* [Problem statement] Retype the range from the line holding "insert: orange soap" to the last line of the listing, inclusive, exactly as it appears and with nothing else.

* [Given data]

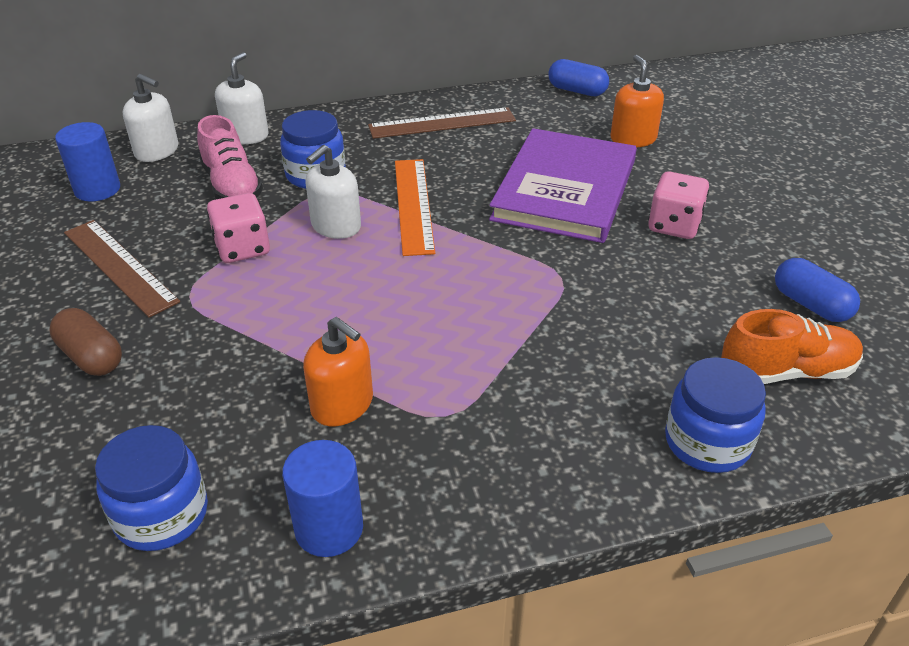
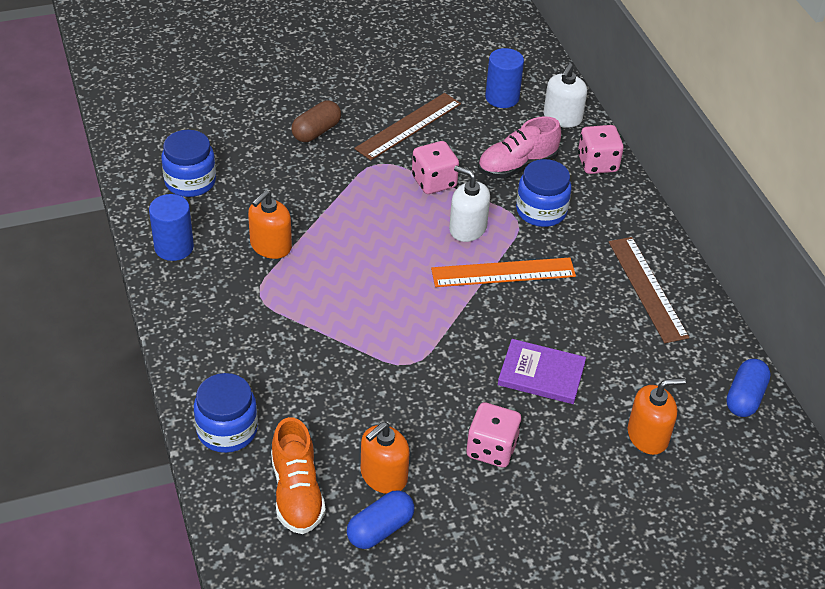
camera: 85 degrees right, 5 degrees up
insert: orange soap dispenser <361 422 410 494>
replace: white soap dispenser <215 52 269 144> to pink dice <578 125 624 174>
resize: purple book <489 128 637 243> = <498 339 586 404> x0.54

* [Solution to the problem]
insert: orange soap dispenser <361 422 410 494>
replace: white soap dispenser <215 52 269 144> to pink dice <578 125 624 174>
resize: purple book <489 128 637 243> = <498 339 586 404> x0.54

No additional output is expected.